- **DIRECTIONS**
Your copy of the data should leave out the images and match everything else exactly.

- **SUPPLIED MATERIAL**
—————

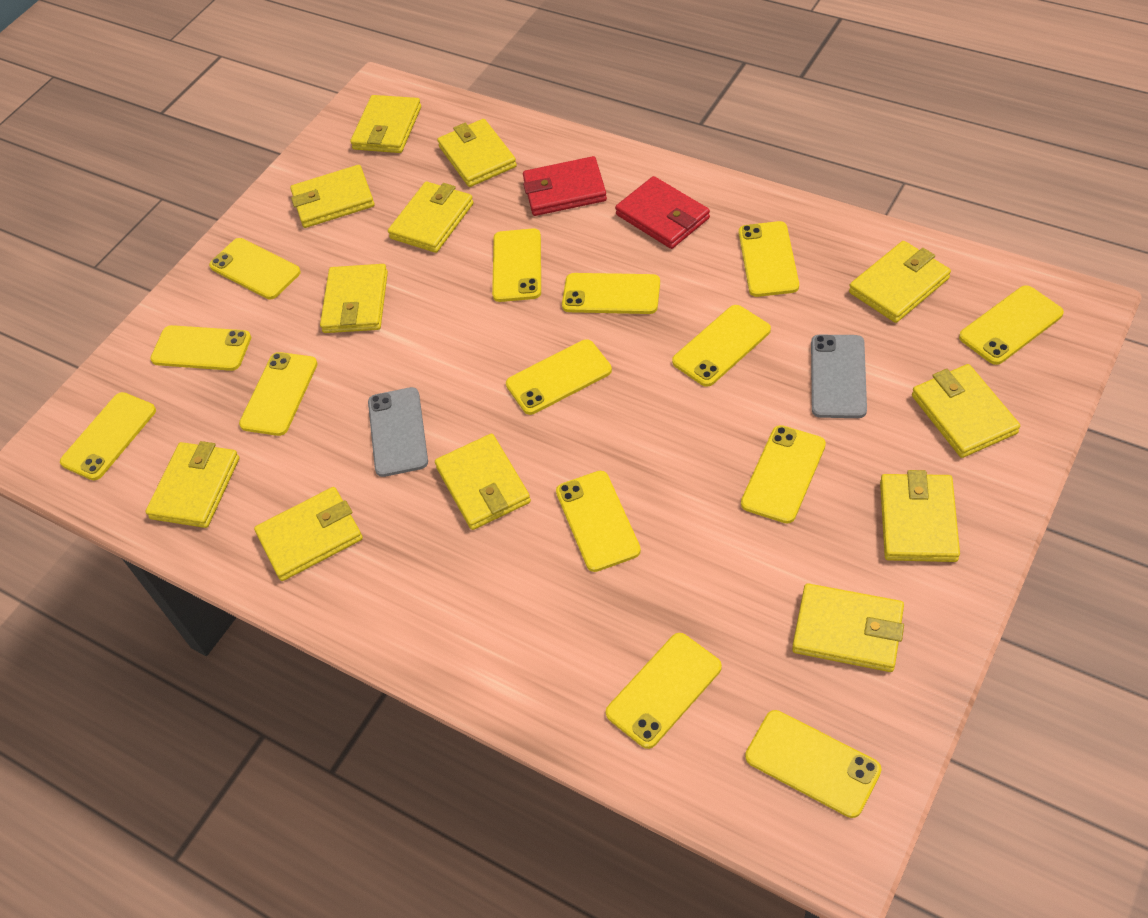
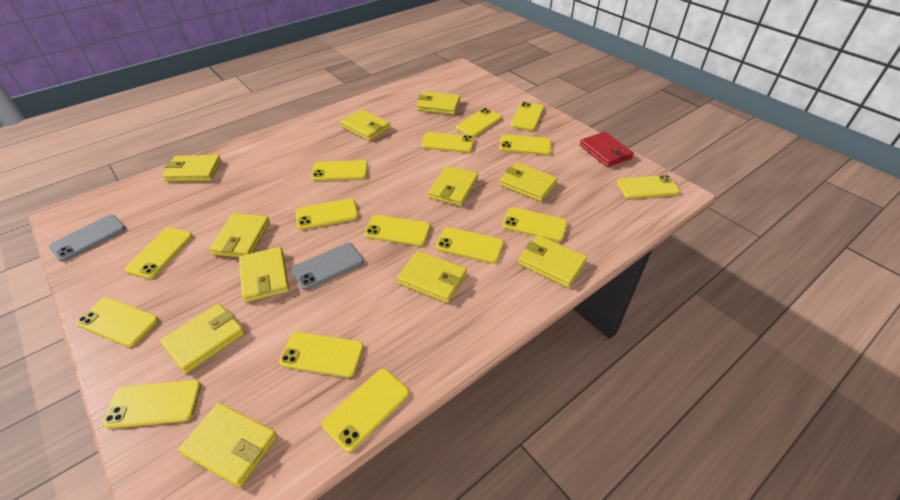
red wallet: 2 -> 1
yellow phone: 14 -> 15
yellow wallet: 12 -> 11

—————

- **ANSWER TO THE PROBLEM**
red wallet: 2 -> 1
yellow phone: 14 -> 15
yellow wallet: 12 -> 11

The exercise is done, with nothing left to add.